WHAT YOU NEED TO DO: In the data below, find the line containing "building: none -> [136,32,207,113]"; transcribe it and each line after it exactly, through the last, skipping pictures.

Building images with bounding boxes

--*--

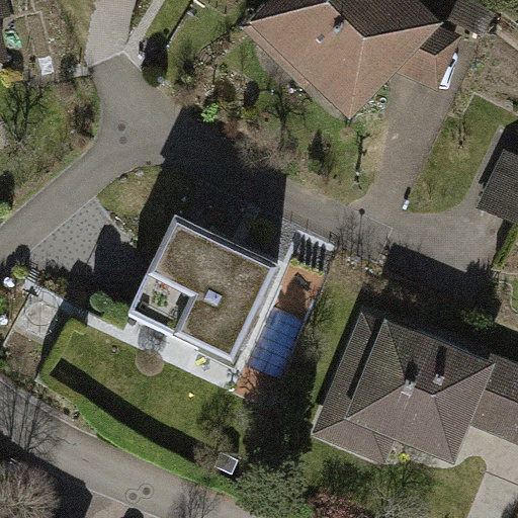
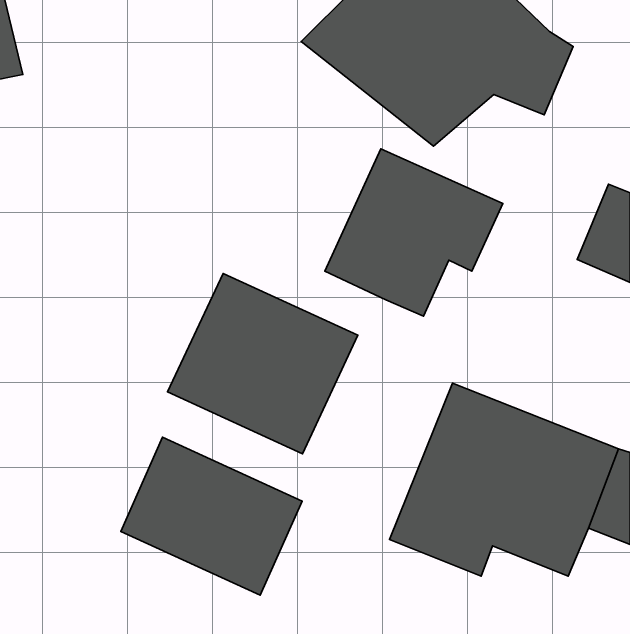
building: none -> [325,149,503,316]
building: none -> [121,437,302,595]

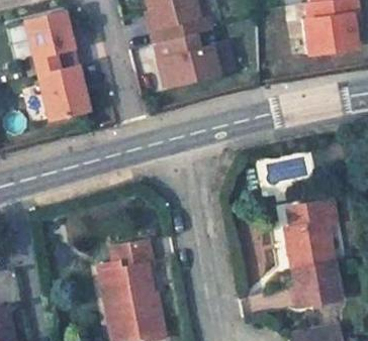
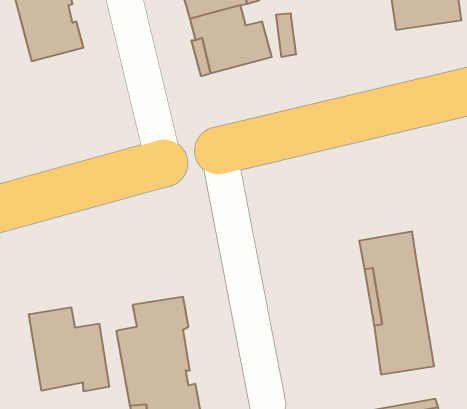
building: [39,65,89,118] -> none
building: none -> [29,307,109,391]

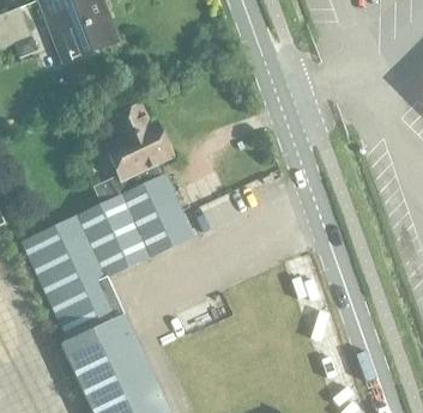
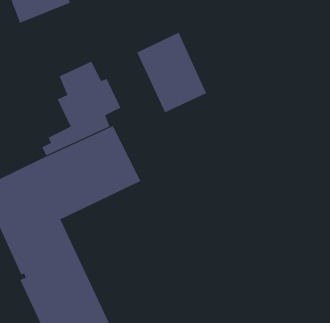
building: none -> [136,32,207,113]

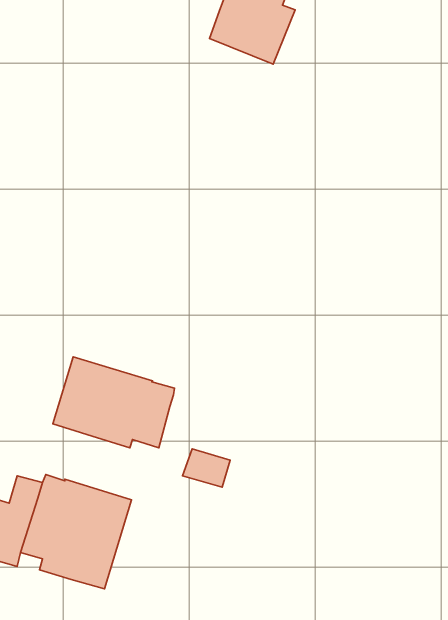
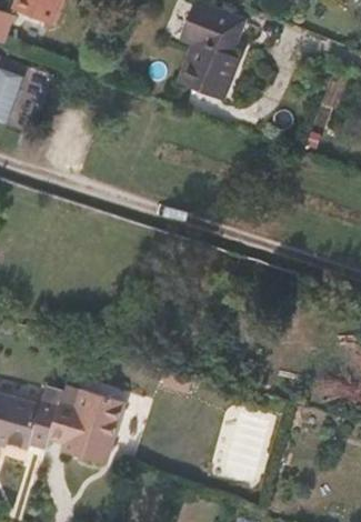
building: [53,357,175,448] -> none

--*--

ANSWER TO THIS EXERCISE:
building: none -> [136,32,207,113]

building: [53,357,175,448] -> none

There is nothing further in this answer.